* **EXERCISE DETAILS**: The entries below contain a stretch that opens with the line containing "black padlock [324,495,367,614]" and closes with the line containing "green padlock [767,91,823,166] -> none"; set down that stretch exactly, both ends included, and nothing else.

* **RECORDS PROVIDED**:
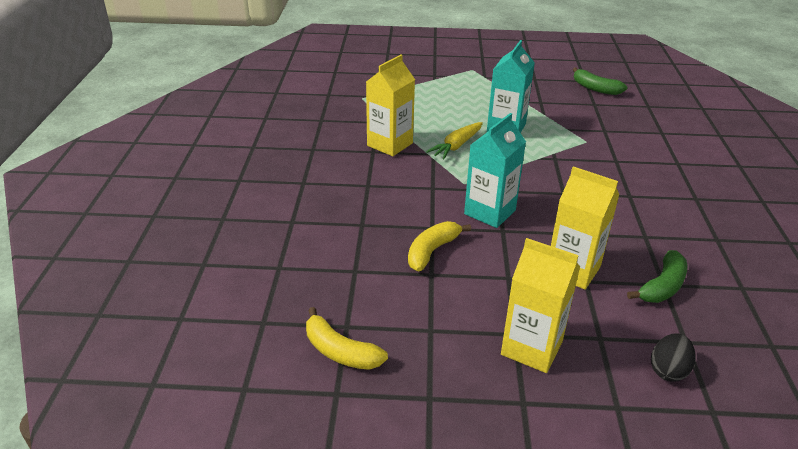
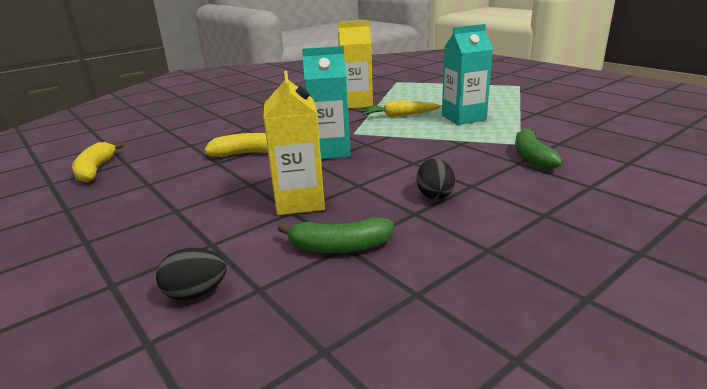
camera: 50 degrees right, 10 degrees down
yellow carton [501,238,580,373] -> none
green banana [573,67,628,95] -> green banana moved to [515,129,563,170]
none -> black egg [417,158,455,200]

--

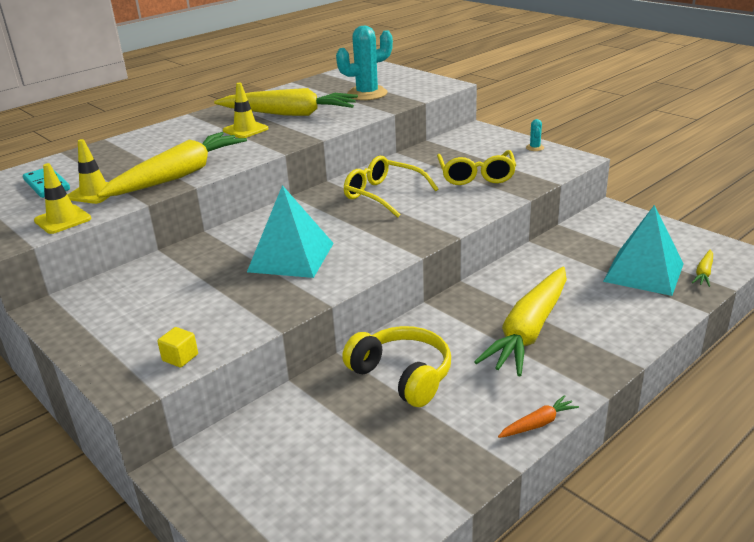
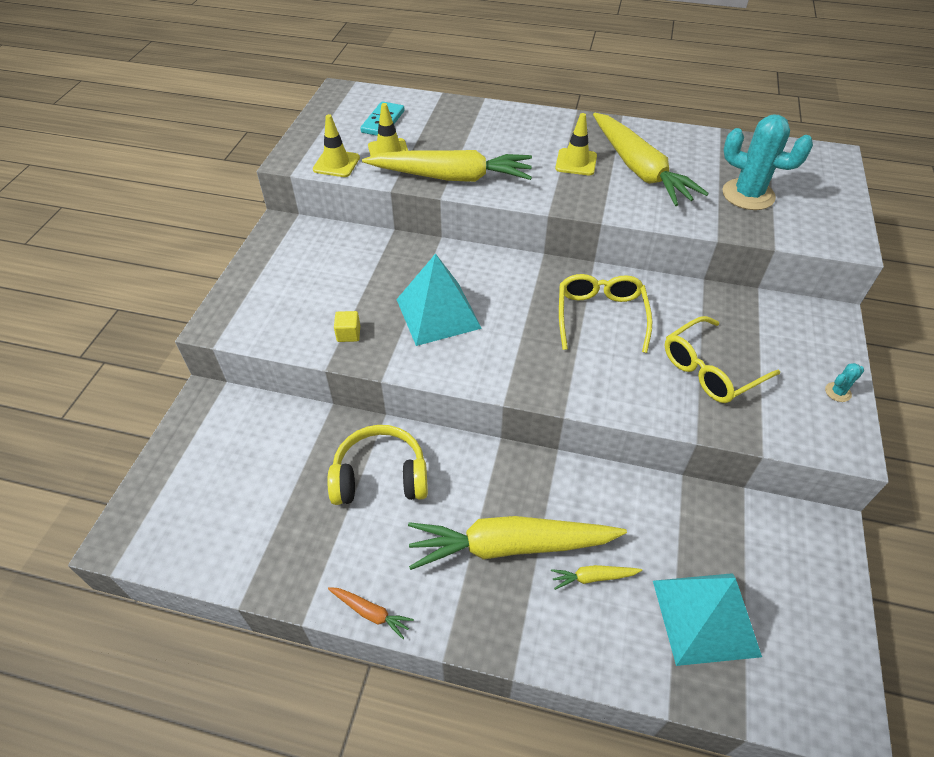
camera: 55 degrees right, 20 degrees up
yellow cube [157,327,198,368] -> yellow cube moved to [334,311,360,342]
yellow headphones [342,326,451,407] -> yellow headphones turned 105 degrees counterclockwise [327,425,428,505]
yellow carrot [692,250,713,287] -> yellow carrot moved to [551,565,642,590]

---

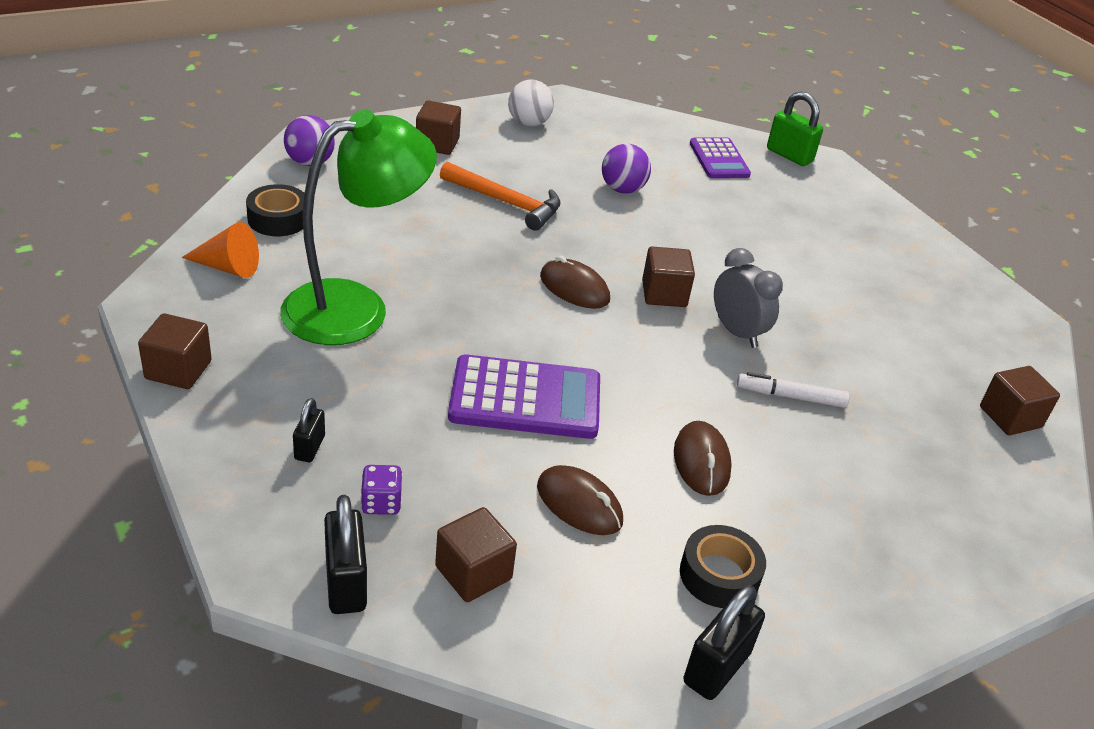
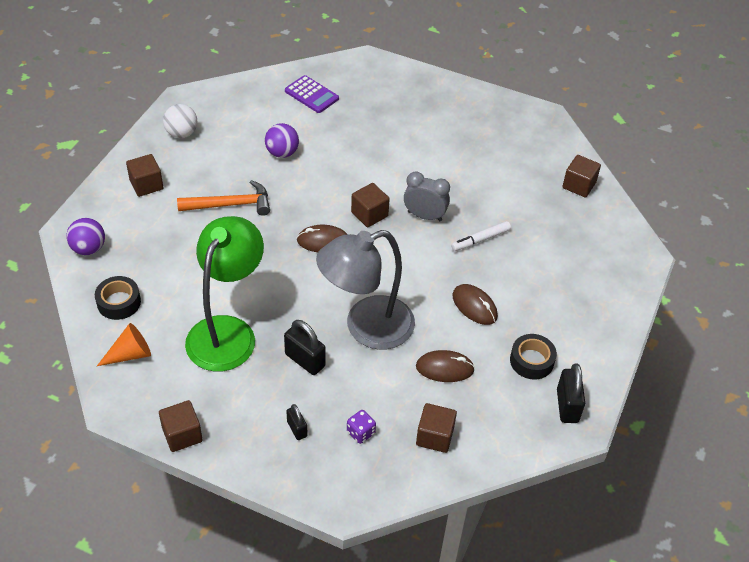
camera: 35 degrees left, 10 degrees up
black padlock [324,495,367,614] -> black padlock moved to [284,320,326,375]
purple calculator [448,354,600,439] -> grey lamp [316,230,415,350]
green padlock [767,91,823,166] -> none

* **TASK ANSWER**:
black padlock [324,495,367,614] -> black padlock moved to [284,320,326,375]
purple calculator [448,354,600,439] -> grey lamp [316,230,415,350]
green padlock [767,91,823,166] -> none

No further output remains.